_Records provided_.
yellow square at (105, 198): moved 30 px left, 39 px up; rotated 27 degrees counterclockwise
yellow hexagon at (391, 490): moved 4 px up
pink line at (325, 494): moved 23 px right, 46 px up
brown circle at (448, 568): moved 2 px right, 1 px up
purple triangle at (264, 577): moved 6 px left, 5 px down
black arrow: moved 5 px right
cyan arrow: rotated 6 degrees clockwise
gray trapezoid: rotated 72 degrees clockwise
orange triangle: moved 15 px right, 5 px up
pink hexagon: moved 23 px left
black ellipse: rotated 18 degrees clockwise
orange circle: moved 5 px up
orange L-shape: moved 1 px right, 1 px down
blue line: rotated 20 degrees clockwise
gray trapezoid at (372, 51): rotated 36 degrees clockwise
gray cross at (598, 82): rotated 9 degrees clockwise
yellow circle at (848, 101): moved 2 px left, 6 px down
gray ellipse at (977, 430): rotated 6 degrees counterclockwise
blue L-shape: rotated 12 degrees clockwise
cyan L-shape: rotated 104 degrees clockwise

_Task description_. What you return must match the listing exactly, line for line.

_Written reply_.
yellow square at (105, 198): moved 30 px left, 39 px up; rotated 27 degrees counterclockwise
yellow hexagon at (391, 490): moved 4 px up
pink line at (325, 494): moved 23 px right, 46 px up
brown circle at (448, 568): moved 2 px right, 1 px up
purple triangle at (264, 577): moved 6 px left, 5 px down
black arrow: moved 5 px right
cyan arrow: rotated 6 degrees clockwise
gray trapezoid: rotated 72 degrees clockwise
orange triangle: moved 15 px right, 5 px up
pink hexagon: moved 23 px left
black ellipse: rotated 18 degrees clockwise
orange circle: moved 5 px up
orange L-shape: moved 1 px right, 1 px down
blue line: rotated 20 degrees clockwise
gray trapezoid at (372, 51): rotated 36 degrees clockwise
gray cross at (598, 82): rotated 9 degrees clockwise
yellow circle at (848, 101): moved 2 px left, 6 px down
gray ellipse at (977, 430): rotated 6 degrees counterclockwise
blue L-shape: rotated 12 degrees clockwise
cyan L-shape: rotated 104 degrees clockwise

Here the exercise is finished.